> **Your objective**
From the first line to the last, print the listing exactly.

───── Available records ─────

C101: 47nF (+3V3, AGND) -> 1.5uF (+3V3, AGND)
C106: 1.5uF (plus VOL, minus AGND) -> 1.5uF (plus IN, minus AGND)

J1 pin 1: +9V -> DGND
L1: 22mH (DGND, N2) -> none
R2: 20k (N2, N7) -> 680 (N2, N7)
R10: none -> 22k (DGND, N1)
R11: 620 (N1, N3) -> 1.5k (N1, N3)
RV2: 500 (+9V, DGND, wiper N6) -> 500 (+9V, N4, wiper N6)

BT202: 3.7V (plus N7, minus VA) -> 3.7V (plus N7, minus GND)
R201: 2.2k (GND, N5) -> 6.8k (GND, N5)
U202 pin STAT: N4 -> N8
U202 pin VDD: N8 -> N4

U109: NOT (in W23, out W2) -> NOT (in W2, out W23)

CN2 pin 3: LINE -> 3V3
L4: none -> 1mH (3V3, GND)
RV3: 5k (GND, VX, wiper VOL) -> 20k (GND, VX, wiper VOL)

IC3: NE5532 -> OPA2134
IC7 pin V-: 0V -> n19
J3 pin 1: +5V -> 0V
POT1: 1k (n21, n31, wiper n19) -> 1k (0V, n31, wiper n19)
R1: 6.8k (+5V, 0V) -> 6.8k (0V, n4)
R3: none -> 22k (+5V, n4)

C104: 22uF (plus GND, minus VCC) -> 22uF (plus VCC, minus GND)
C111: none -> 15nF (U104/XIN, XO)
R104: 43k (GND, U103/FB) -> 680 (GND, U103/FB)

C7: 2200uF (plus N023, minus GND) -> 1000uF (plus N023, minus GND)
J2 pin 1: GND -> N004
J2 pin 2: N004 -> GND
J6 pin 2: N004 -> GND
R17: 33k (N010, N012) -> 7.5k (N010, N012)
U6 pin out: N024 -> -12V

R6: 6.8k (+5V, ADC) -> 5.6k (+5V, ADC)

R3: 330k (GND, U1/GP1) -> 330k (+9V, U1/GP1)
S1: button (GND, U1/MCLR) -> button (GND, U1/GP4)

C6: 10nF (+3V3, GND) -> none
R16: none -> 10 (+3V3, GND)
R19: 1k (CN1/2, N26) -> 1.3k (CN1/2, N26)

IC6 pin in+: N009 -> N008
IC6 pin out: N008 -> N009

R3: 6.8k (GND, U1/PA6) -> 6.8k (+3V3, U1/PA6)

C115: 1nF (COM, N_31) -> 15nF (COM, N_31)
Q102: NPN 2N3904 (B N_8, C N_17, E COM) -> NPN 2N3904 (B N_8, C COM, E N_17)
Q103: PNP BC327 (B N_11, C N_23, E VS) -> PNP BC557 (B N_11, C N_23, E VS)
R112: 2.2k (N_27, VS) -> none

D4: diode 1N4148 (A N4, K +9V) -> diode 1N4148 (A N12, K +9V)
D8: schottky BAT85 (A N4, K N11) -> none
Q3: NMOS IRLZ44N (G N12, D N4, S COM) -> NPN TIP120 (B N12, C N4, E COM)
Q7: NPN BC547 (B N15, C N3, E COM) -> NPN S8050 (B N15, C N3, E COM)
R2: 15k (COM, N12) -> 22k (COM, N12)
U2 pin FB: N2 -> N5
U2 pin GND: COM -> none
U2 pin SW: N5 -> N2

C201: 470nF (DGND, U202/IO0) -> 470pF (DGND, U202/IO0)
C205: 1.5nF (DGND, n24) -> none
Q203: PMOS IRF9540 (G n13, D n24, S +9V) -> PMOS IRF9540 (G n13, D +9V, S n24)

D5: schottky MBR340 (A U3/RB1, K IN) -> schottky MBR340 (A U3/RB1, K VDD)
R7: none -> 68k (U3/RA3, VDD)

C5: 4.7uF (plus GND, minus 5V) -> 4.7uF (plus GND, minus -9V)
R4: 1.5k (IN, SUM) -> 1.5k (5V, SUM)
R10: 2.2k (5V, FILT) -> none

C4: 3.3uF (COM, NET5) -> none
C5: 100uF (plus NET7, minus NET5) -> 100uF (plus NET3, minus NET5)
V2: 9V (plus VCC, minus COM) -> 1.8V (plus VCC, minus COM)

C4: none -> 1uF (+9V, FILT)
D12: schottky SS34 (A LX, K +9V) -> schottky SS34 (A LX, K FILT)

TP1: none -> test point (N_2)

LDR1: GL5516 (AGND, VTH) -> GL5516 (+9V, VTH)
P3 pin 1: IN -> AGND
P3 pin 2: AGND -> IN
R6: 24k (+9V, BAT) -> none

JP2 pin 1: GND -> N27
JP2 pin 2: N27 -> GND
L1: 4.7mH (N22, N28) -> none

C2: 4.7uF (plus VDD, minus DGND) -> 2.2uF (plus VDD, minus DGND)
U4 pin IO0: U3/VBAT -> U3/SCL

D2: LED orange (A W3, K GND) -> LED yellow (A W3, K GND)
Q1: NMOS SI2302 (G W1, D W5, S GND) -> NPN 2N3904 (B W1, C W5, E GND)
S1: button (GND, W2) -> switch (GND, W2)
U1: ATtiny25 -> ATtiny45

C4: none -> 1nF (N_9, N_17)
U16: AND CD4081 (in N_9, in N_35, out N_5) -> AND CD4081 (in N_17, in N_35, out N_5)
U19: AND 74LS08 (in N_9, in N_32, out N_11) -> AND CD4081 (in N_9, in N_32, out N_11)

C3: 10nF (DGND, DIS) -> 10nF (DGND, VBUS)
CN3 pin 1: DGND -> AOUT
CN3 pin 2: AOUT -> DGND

─────

> **Exercise result**
C101: 47nF (+3V3, AGND) -> 1.5uF (+3V3, AGND)
C106: 1.5uF (plus VOL, minus AGND) -> 1.5uF (plus IN, minus AGND)

J1 pin 1: +9V -> DGND
L1: 22mH (DGND, N2) -> none
R2: 20k (N2, N7) -> 680 (N2, N7)
R10: none -> 22k (DGND, N1)
R11: 620 (N1, N3) -> 1.5k (N1, N3)
RV2: 500 (+9V, DGND, wiper N6) -> 500 (+9V, N4, wiper N6)

BT202: 3.7V (plus N7, minus VA) -> 3.7V (plus N7, minus GND)
R201: 2.2k (GND, N5) -> 6.8k (GND, N5)
U202 pin STAT: N4 -> N8
U202 pin VDD: N8 -> N4

U109: NOT (in W23, out W2) -> NOT (in W2, out W23)

CN2 pin 3: LINE -> 3V3
L4: none -> 1mH (3V3, GND)
RV3: 5k (GND, VX, wiper VOL) -> 20k (GND, VX, wiper VOL)

IC3: NE5532 -> OPA2134
IC7 pin V-: 0V -> n19
J3 pin 1: +5V -> 0V
POT1: 1k (n21, n31, wiper n19) -> 1k (0V, n31, wiper n19)
R1: 6.8k (+5V, 0V) -> 6.8k (0V, n4)
R3: none -> 22k (+5V, n4)

C104: 22uF (plus GND, minus VCC) -> 22uF (plus VCC, minus GND)
C111: none -> 15nF (U104/XIN, XO)
R104: 43k (GND, U103/FB) -> 680 (GND, U103/FB)

C7: 2200uF (plus N023, minus GND) -> 1000uF (plus N023, minus GND)
J2 pin 1: GND -> N004
J2 pin 2: N004 -> GND
J6 pin 2: N004 -> GND
R17: 33k (N010, N012) -> 7.5k (N010, N012)
U6 pin out: N024 -> -12V

R6: 6.8k (+5V, ADC) -> 5.6k (+5V, ADC)

R3: 330k (GND, U1/GP1) -> 330k (+9V, U1/GP1)
S1: button (GND, U1/MCLR) -> button (GND, U1/GP4)

C6: 10nF (+3V3, GND) -> none
R16: none -> 10 (+3V3, GND)
R19: 1k (CN1/2, N26) -> 1.3k (CN1/2, N26)

IC6 pin in+: N009 -> N008
IC6 pin out: N008 -> N009

R3: 6.8k (GND, U1/PA6) -> 6.8k (+3V3, U1/PA6)

C115: 1nF (COM, N_31) -> 15nF (COM, N_31)
Q102: NPN 2N3904 (B N_8, C N_17, E COM) -> NPN 2N3904 (B N_8, C COM, E N_17)
Q103: PNP BC327 (B N_11, C N_23, E VS) -> PNP BC557 (B N_11, C N_23, E VS)
R112: 2.2k (N_27, VS) -> none

D4: diode 1N4148 (A N4, K +9V) -> diode 1N4148 (A N12, K +9V)
D8: schottky BAT85 (A N4, K N11) -> none
Q3: NMOS IRLZ44N (G N12, D N4, S COM) -> NPN TIP120 (B N12, C N4, E COM)
Q7: NPN BC547 (B N15, C N3, E COM) -> NPN S8050 (B N15, C N3, E COM)
R2: 15k (COM, N12) -> 22k (COM, N12)
U2 pin FB: N2 -> N5
U2 pin GND: COM -> none
U2 pin SW: N5 -> N2

C201: 470nF (DGND, U202/IO0) -> 470pF (DGND, U202/IO0)
C205: 1.5nF (DGND, n24) -> none
Q203: PMOS IRF9540 (G n13, D n24, S +9V) -> PMOS IRF9540 (G n13, D +9V, S n24)

D5: schottky MBR340 (A U3/RB1, K IN) -> schottky MBR340 (A U3/RB1, K VDD)
R7: none -> 68k (U3/RA3, VDD)

C5: 4.7uF (plus GND, minus 5V) -> 4.7uF (plus GND, minus -9V)
R4: 1.5k (IN, SUM) -> 1.5k (5V, SUM)
R10: 2.2k (5V, FILT) -> none

C4: 3.3uF (COM, NET5) -> none
C5: 100uF (plus NET7, minus NET5) -> 100uF (plus NET3, minus NET5)
V2: 9V (plus VCC, minus COM) -> 1.8V (plus VCC, minus COM)

C4: none -> 1uF (+9V, FILT)
D12: schottky SS34 (A LX, K +9V) -> schottky SS34 (A LX, K FILT)

TP1: none -> test point (N_2)

LDR1: GL5516 (AGND, VTH) -> GL5516 (+9V, VTH)
P3 pin 1: IN -> AGND
P3 pin 2: AGND -> IN
R6: 24k (+9V, BAT) -> none

JP2 pin 1: GND -> N27
JP2 pin 2: N27 -> GND
L1: 4.7mH (N22, N28) -> none

C2: 4.7uF (plus VDD, minus DGND) -> 2.2uF (plus VDD, minus DGND)
U4 pin IO0: U3/VBAT -> U3/SCL

D2: LED orange (A W3, K GND) -> LED yellow (A W3, K GND)
Q1: NMOS SI2302 (G W1, D W5, S GND) -> NPN 2N3904 (B W1, C W5, E GND)
S1: button (GND, W2) -> switch (GND, W2)
U1: ATtiny25 -> ATtiny45

C4: none -> 1nF (N_9, N_17)
U16: AND CD4081 (in N_9, in N_35, out N_5) -> AND CD4081 (in N_17, in N_35, out N_5)
U19: AND 74LS08 (in N_9, in N_32, out N_11) -> AND CD4081 (in N_9, in N_32, out N_11)

C3: 10nF (DGND, DIS) -> 10nF (DGND, VBUS)
CN3 pin 1: DGND -> AOUT
CN3 pin 2: AOUT -> DGND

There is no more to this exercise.